• _Task description_: Reproduce the listing below word for word, omitting the pictures.

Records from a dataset
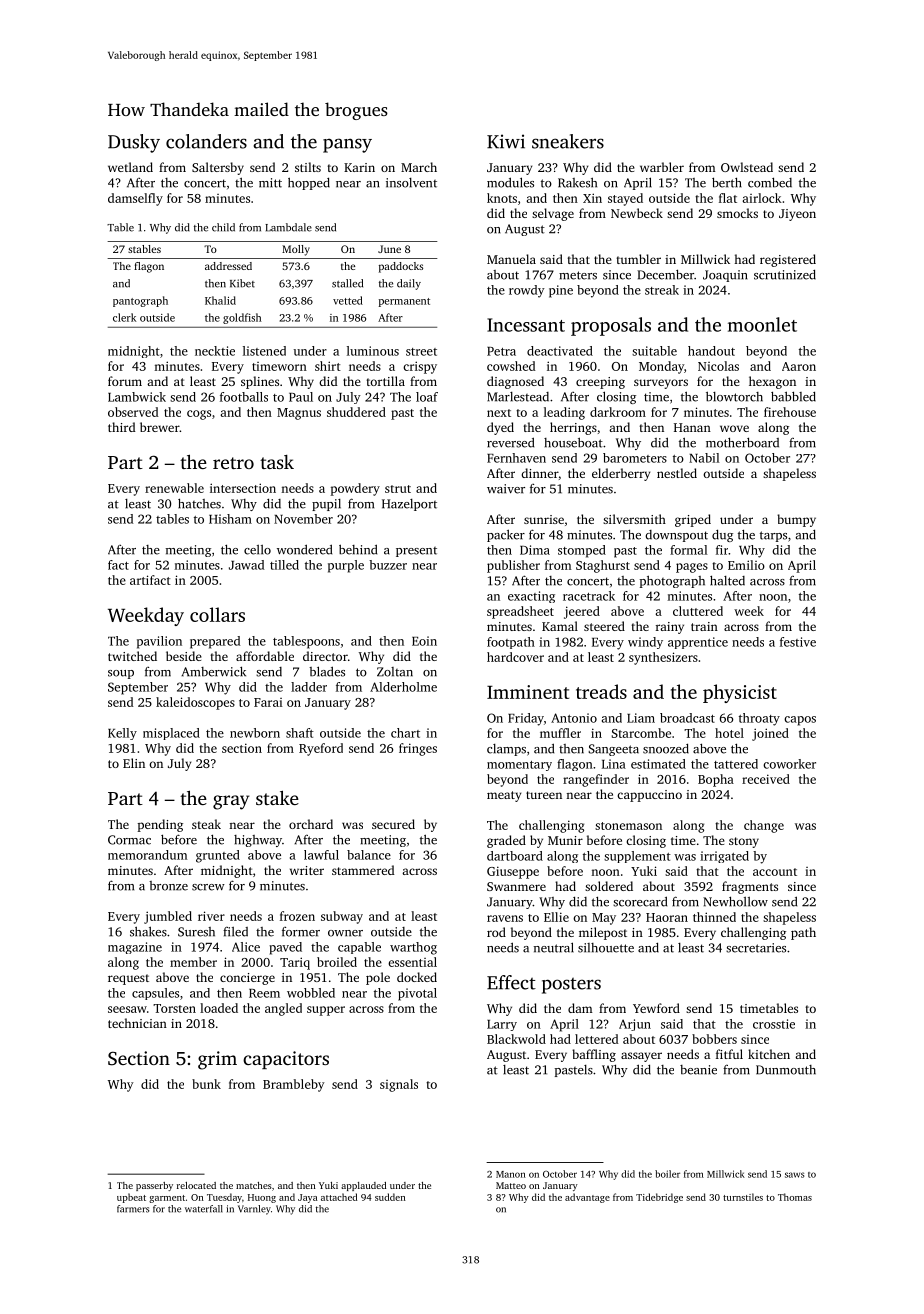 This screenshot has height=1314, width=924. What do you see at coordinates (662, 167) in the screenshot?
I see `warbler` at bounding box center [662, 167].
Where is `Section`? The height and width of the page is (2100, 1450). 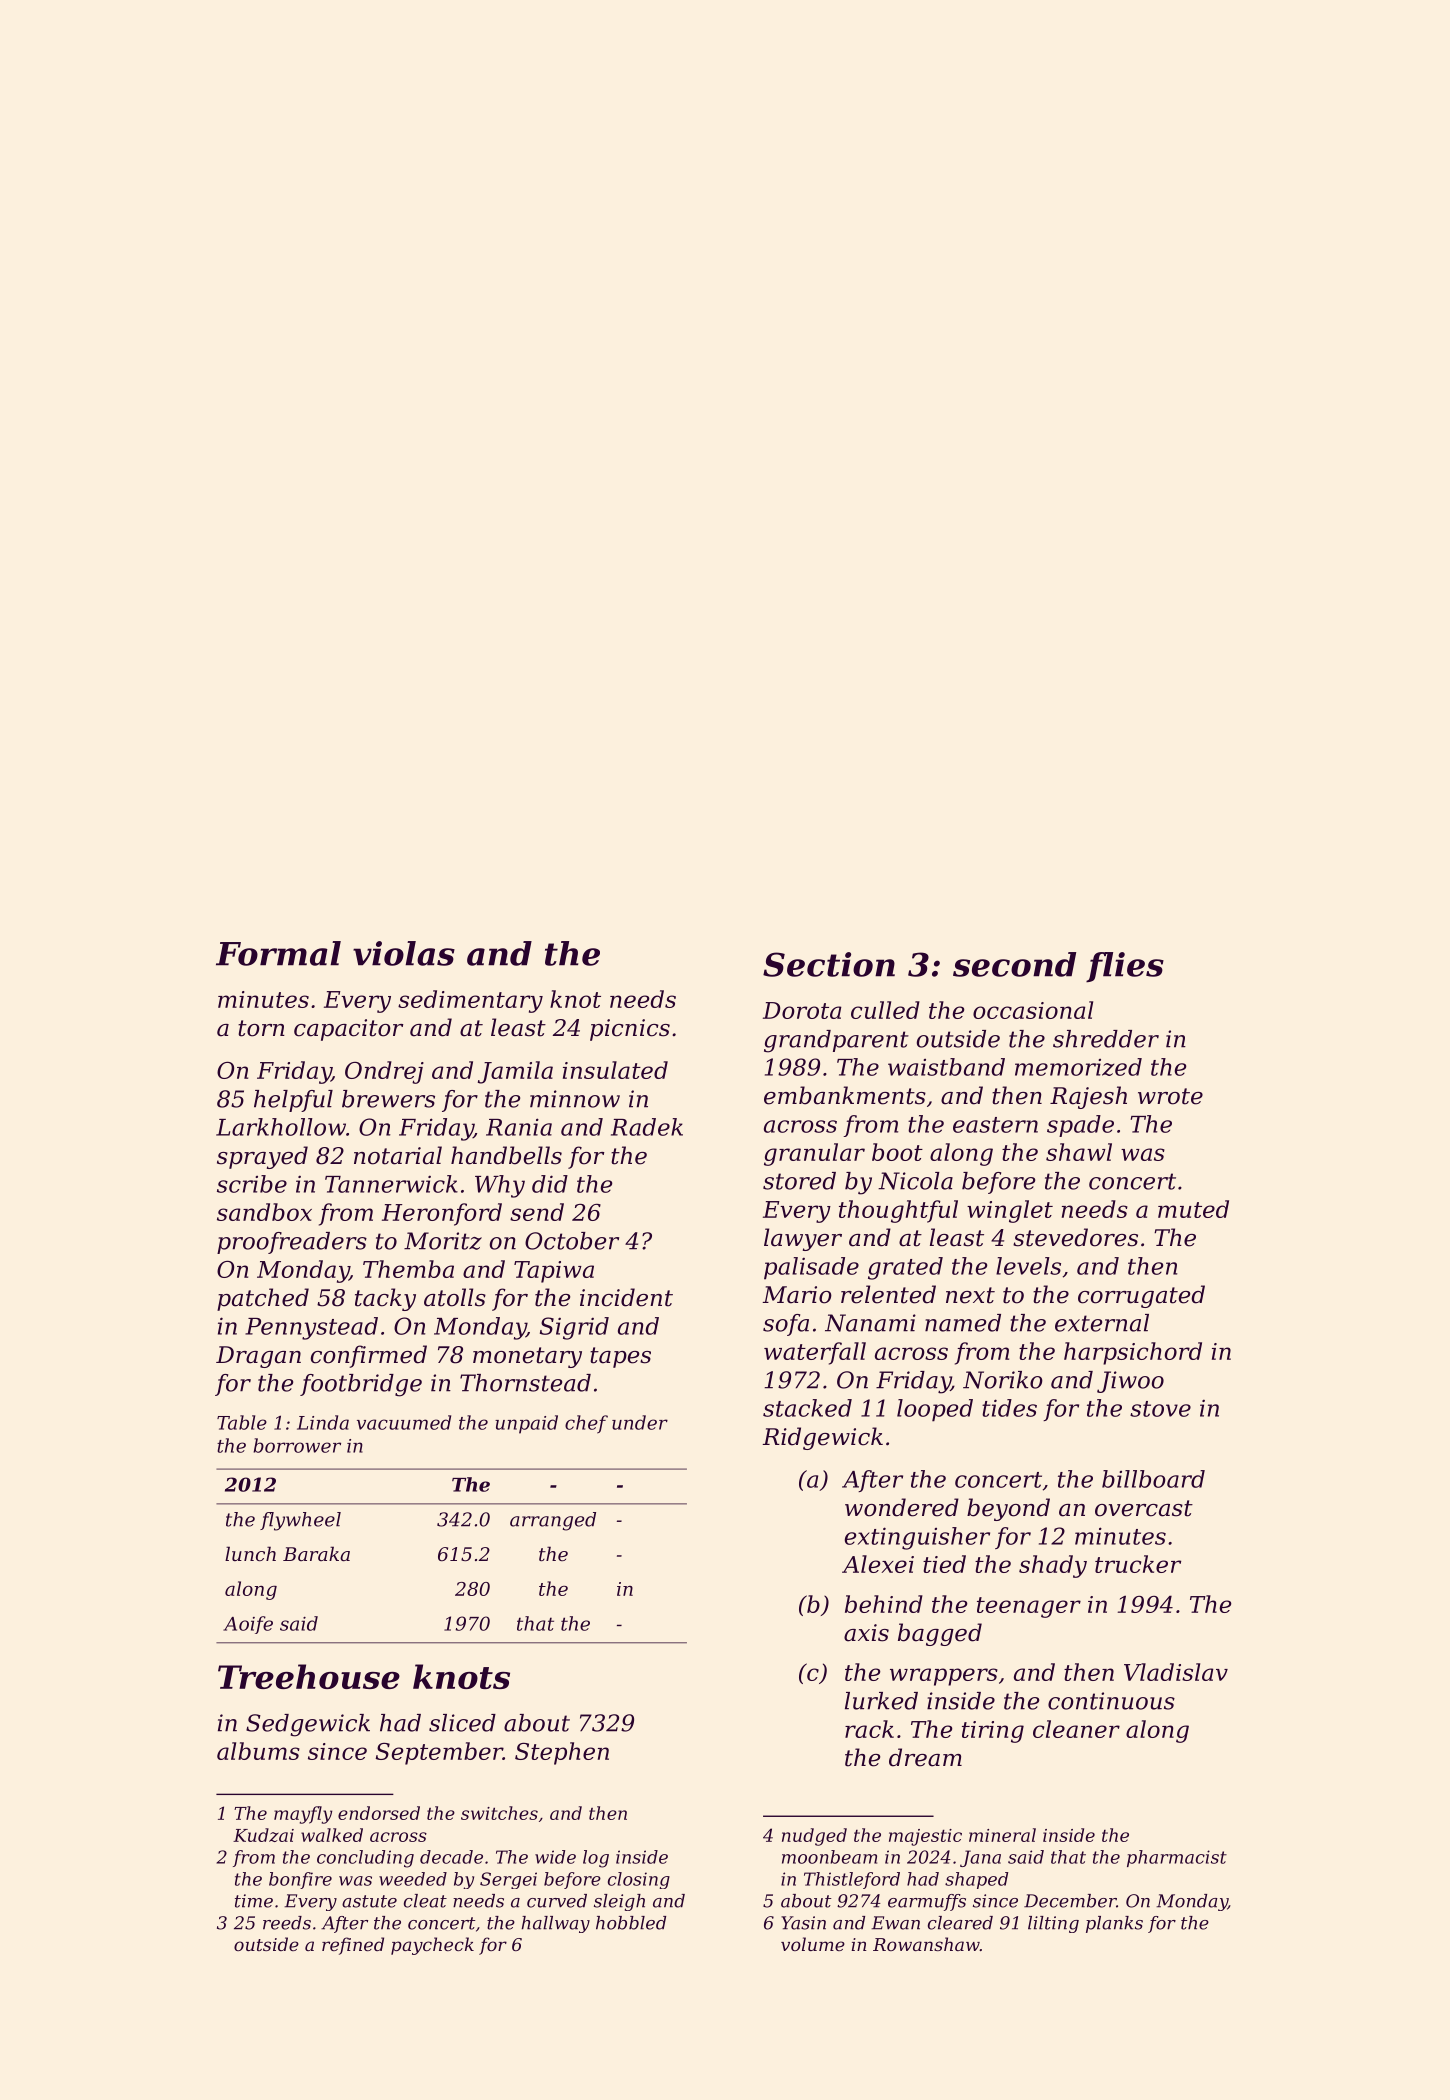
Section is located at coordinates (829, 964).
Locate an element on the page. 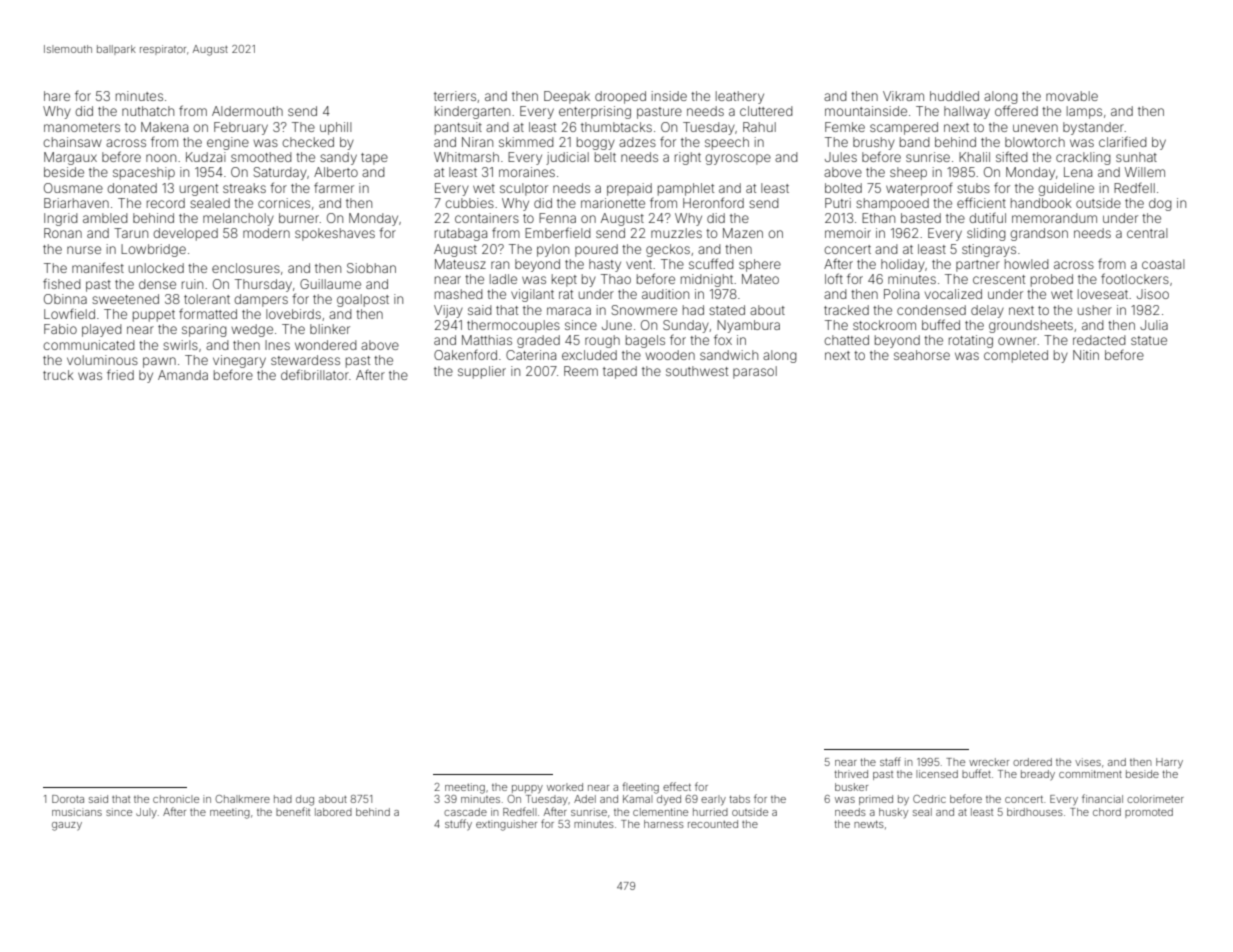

• _Result of the task_:
 This screenshot has height=1314, width=924. What do you see at coordinates (662, 167) in the screenshot?
I see `warbler` at bounding box center [662, 167].
Where is `Section`? The height and width of the page is (2100, 1450). 
Section is located at coordinates (829, 964).
Locate an element on the page. 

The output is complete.